» SOURCE MATERIAL
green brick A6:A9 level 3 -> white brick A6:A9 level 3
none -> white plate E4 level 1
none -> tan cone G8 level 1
...
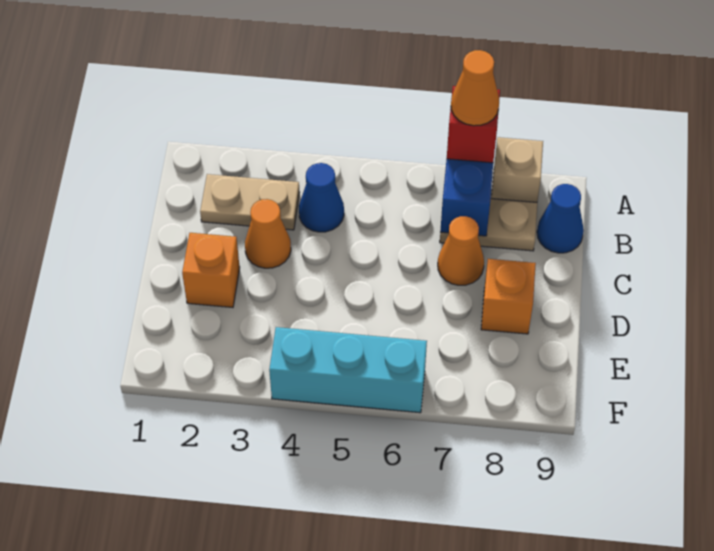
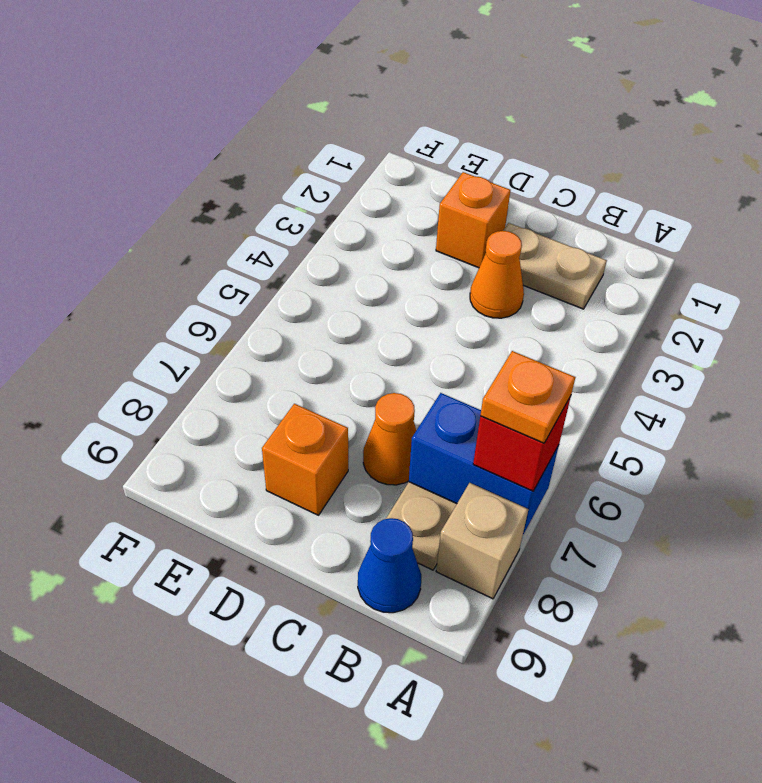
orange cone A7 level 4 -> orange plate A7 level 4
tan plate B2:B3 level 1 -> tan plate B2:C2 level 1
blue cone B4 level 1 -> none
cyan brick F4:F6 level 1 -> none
...
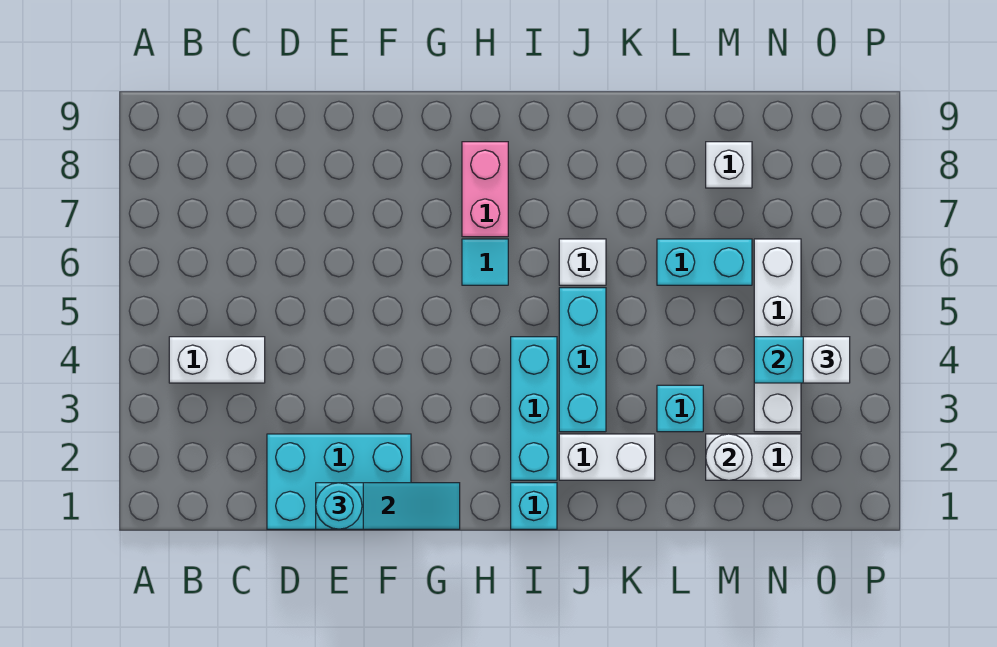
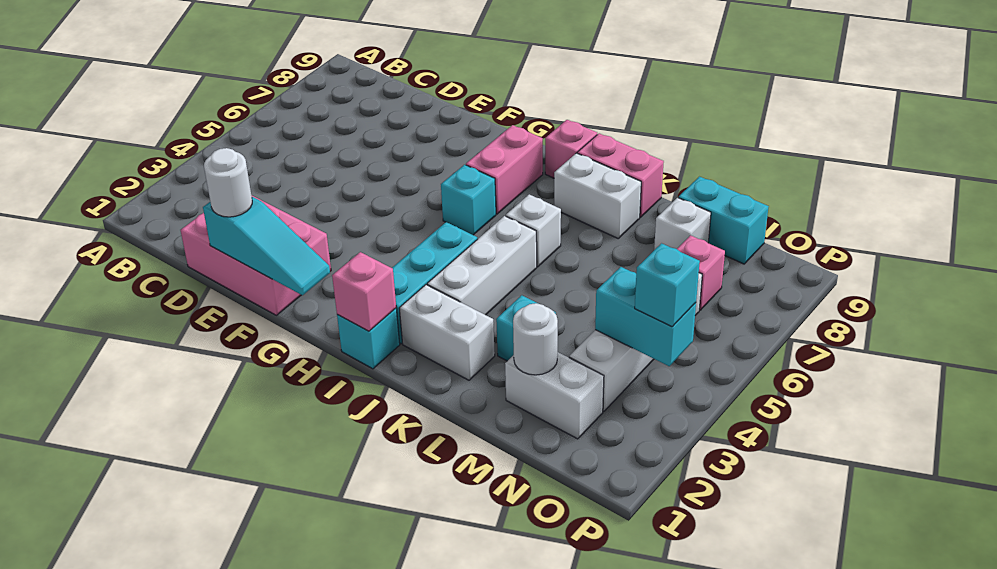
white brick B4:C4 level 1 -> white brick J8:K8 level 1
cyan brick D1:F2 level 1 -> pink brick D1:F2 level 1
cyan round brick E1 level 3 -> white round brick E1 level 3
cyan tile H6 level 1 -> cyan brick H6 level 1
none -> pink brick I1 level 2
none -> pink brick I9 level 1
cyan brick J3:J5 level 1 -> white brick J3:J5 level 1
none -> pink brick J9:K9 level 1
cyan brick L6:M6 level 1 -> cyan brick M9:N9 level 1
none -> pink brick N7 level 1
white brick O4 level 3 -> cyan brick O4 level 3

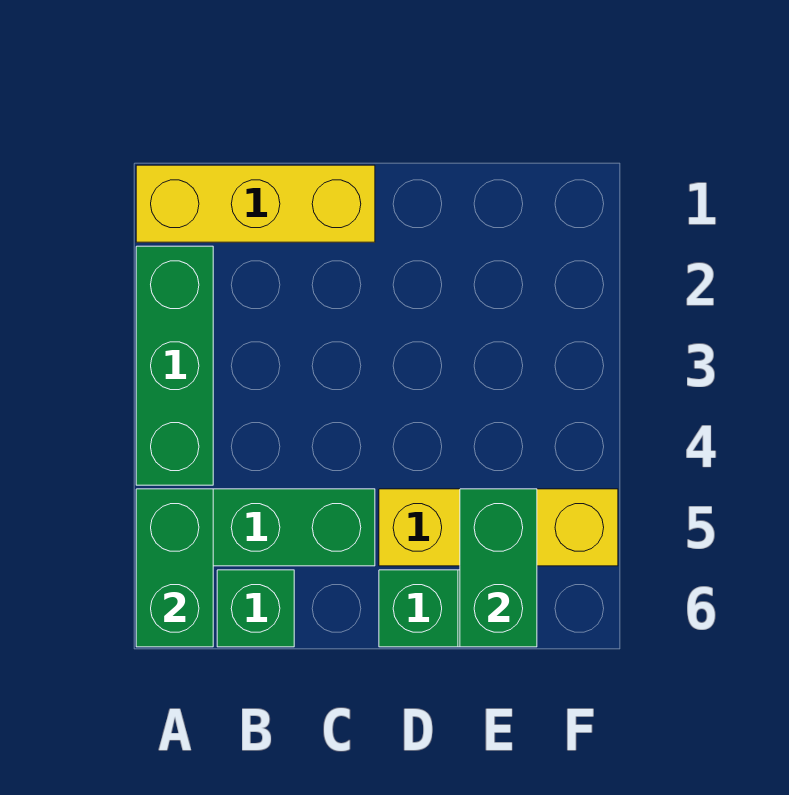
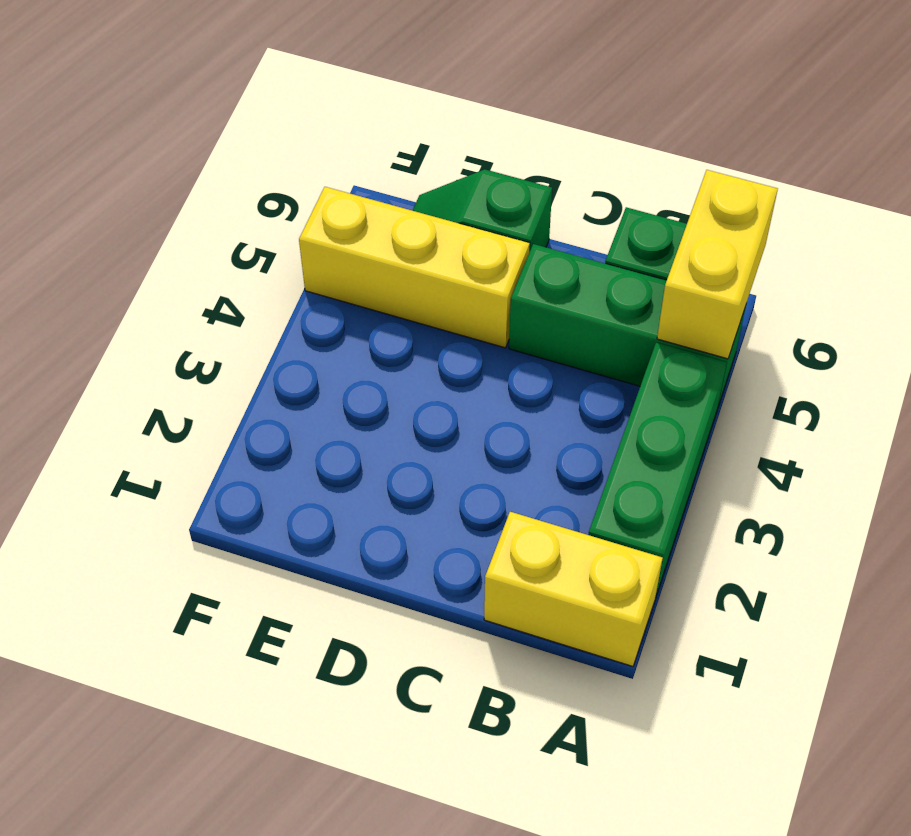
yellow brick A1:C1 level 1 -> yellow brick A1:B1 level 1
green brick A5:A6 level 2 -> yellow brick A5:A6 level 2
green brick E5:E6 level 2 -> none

» REQUIRED WORK
Within the listing above, the range opens at the line with "yellow brick A1:C1" and closes at the line with "green brick E5:E6 level 2 -> none". Reproduce exactly the lines of that range, including both ends.

» WRITTEN SOLUTION
yellow brick A1:C1 level 1 -> yellow brick A1:B1 level 1
green brick A5:A6 level 2 -> yellow brick A5:A6 level 2
green brick E5:E6 level 2 -> none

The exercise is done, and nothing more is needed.